> [Task statement] For the lines from the one with "RTC pin SCL: D18 -> D12" to the end of the listing below, both ends included, give an exact copy and nothing more. Do not copy pictures.
*** Extracted material ***
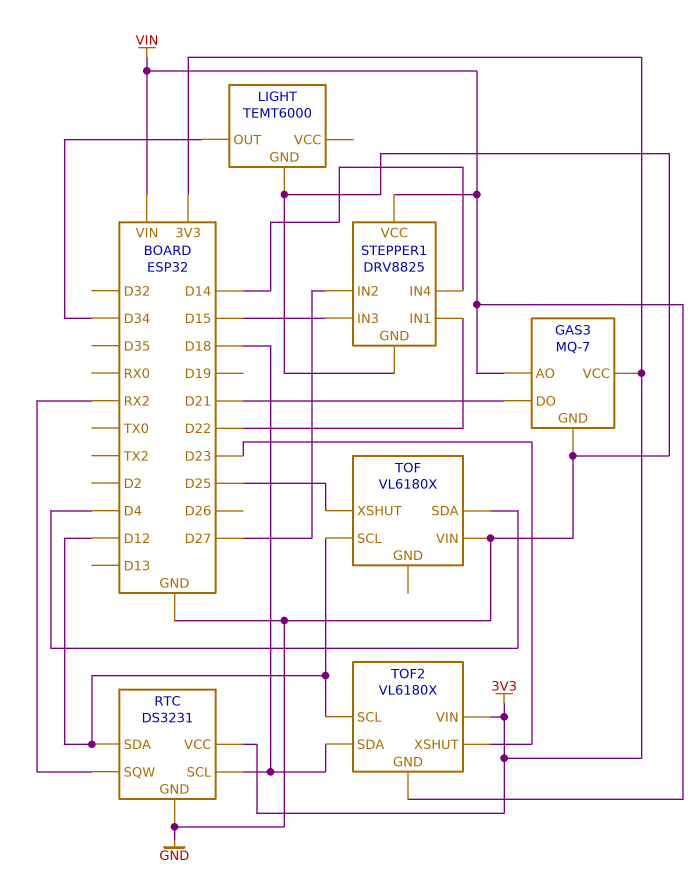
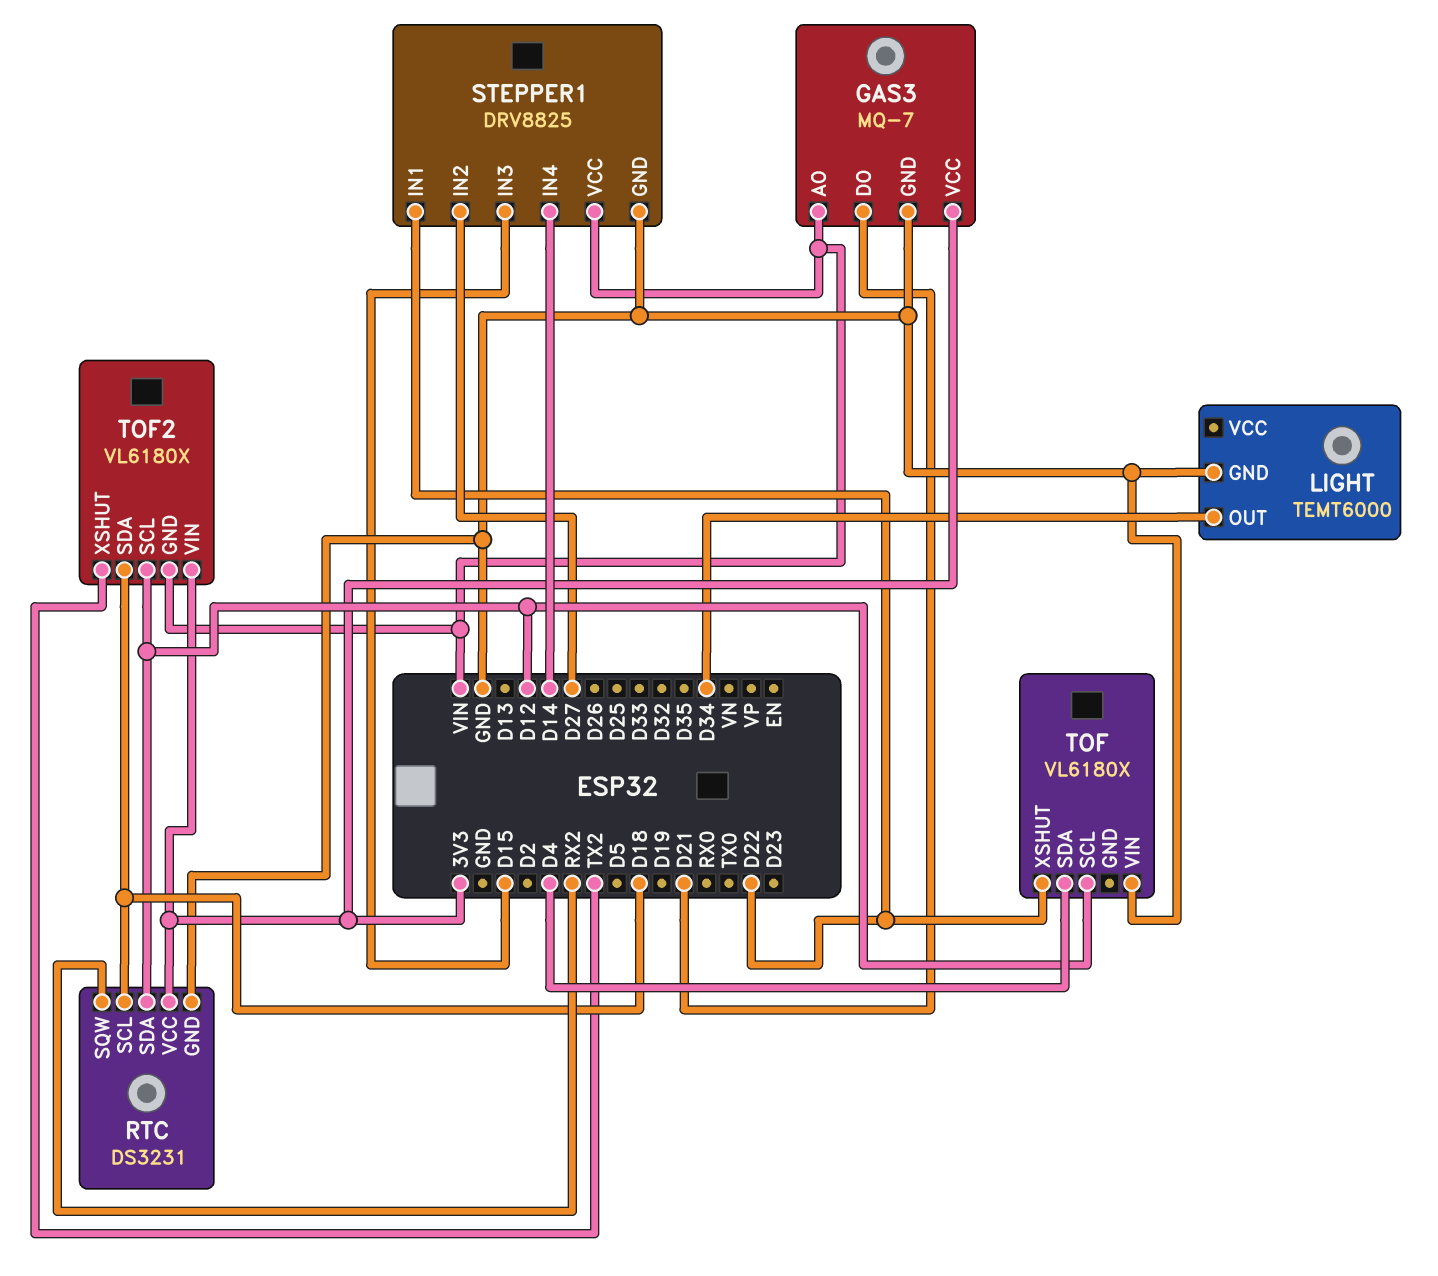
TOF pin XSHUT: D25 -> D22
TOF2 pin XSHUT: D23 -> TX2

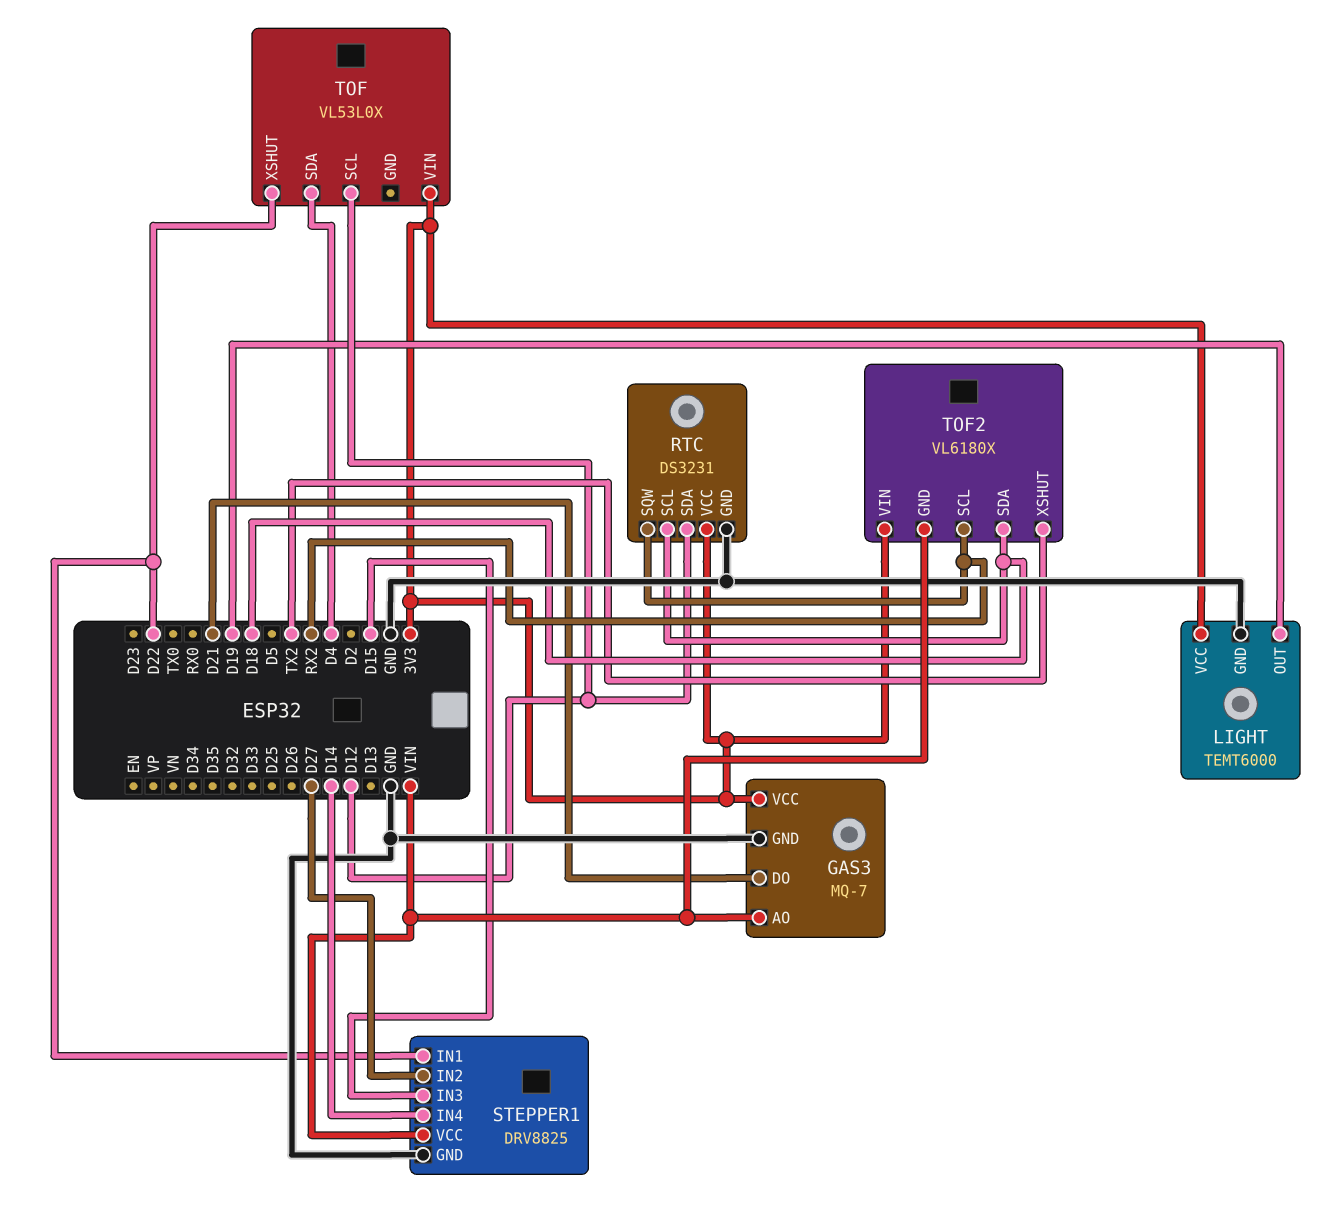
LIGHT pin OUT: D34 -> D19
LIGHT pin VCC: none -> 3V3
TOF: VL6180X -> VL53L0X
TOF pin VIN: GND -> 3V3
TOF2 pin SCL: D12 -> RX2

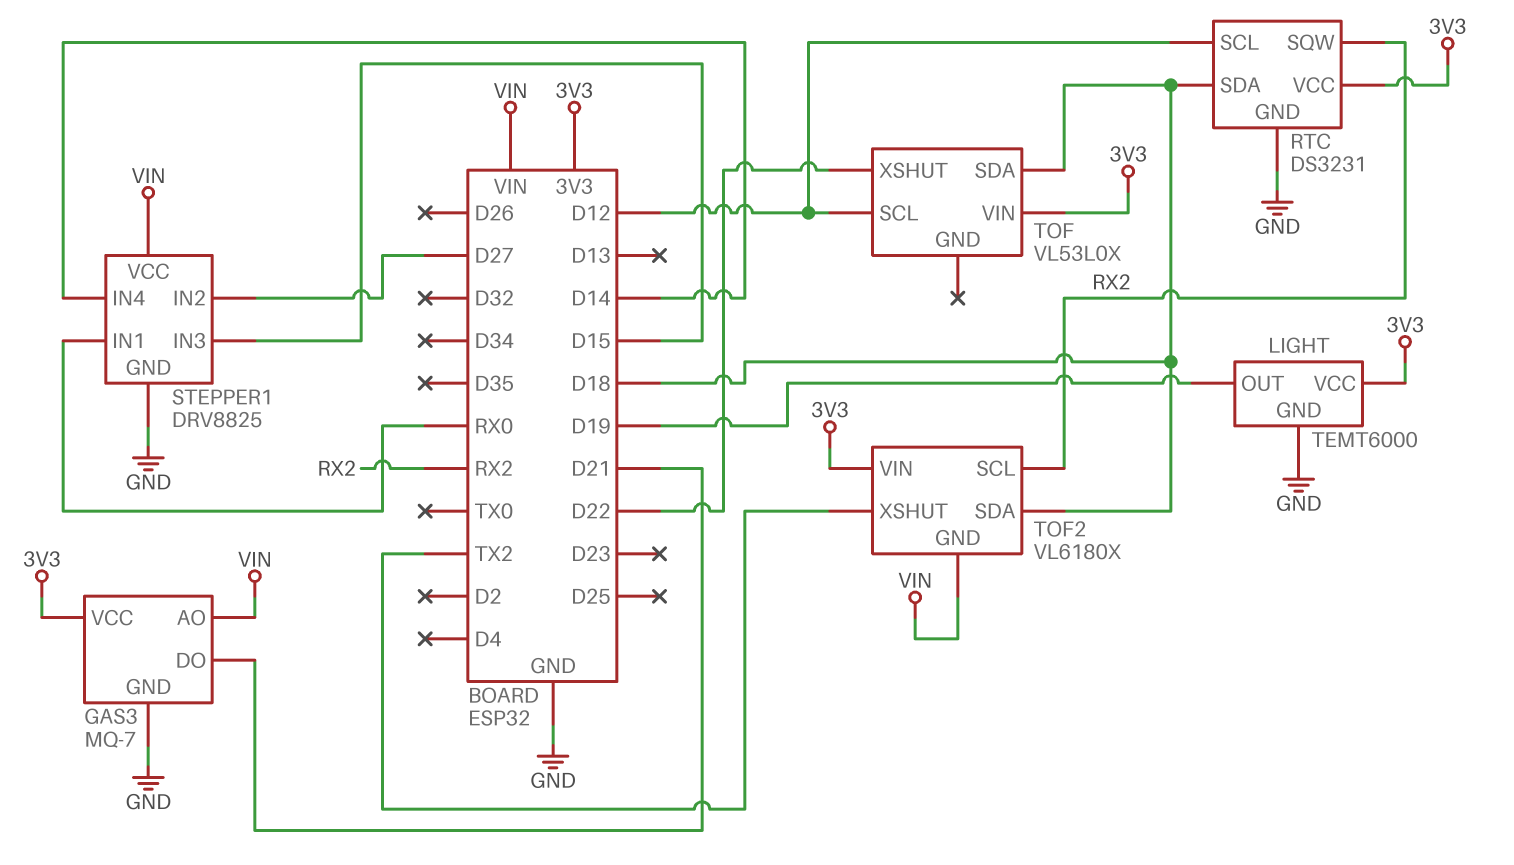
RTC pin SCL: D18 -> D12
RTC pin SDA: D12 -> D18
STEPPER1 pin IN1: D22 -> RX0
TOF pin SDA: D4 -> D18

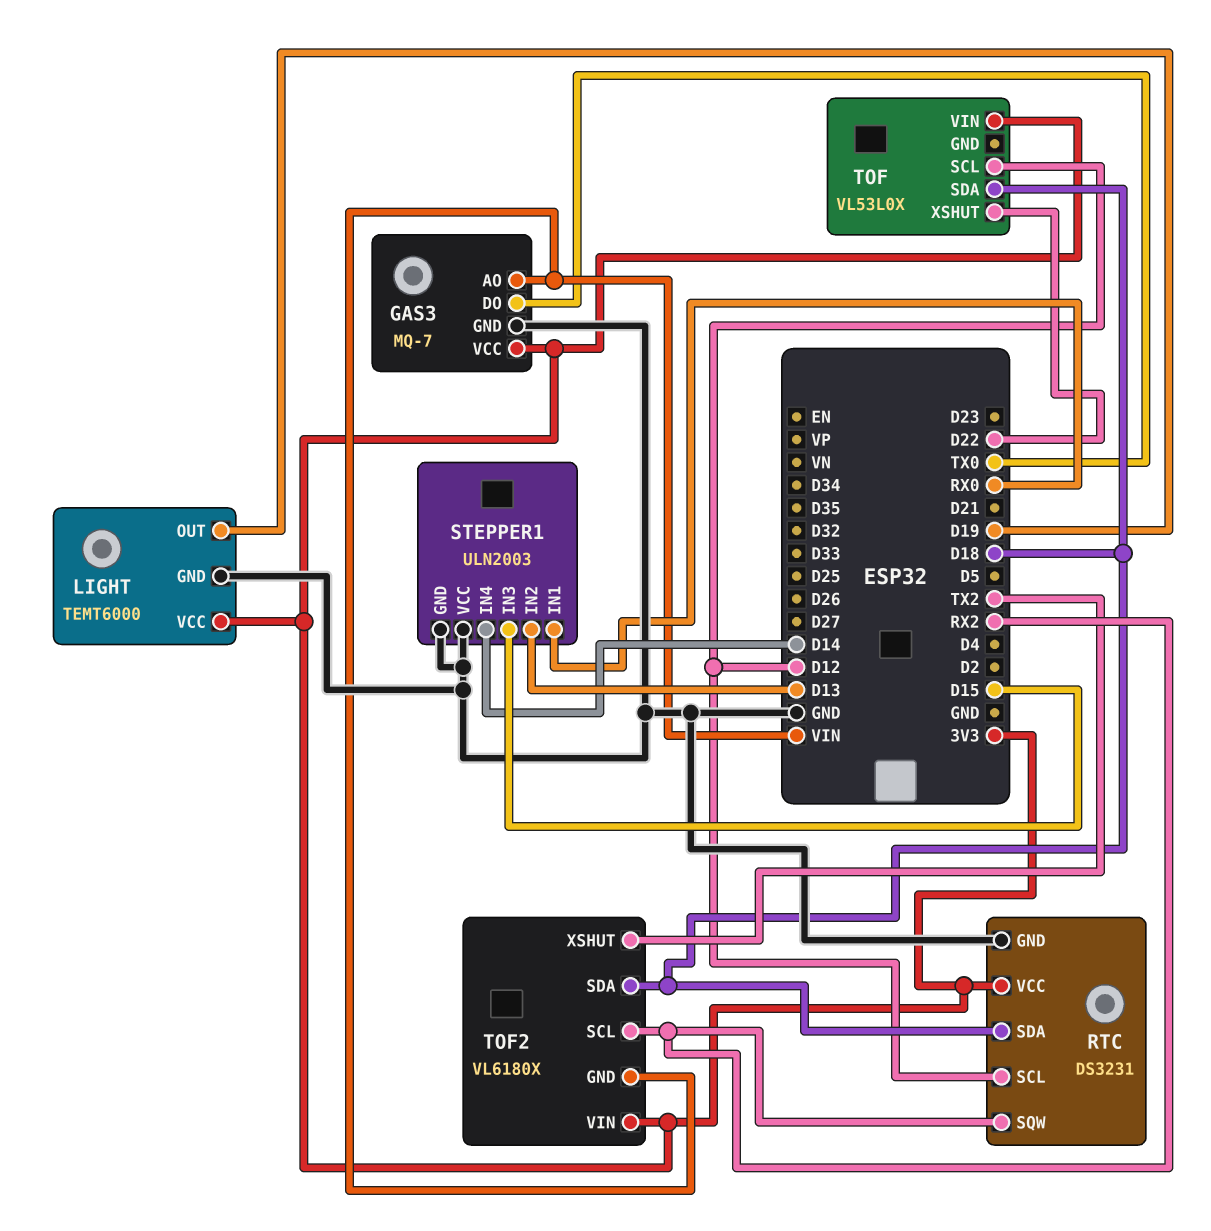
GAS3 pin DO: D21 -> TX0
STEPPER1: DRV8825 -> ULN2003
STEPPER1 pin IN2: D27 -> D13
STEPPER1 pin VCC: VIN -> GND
*** End of Extracted material ***
> [Reply]
RTC pin SCL: D18 -> D12
RTC pin SDA: D12 -> D18
STEPPER1 pin IN1: D22 -> RX0
TOF pin SDA: D4 -> D18

GAS3 pin DO: D21 -> TX0
STEPPER1: DRV8825 -> ULN2003
STEPPER1 pin IN2: D27 -> D13
STEPPER1 pin VCC: VIN -> GND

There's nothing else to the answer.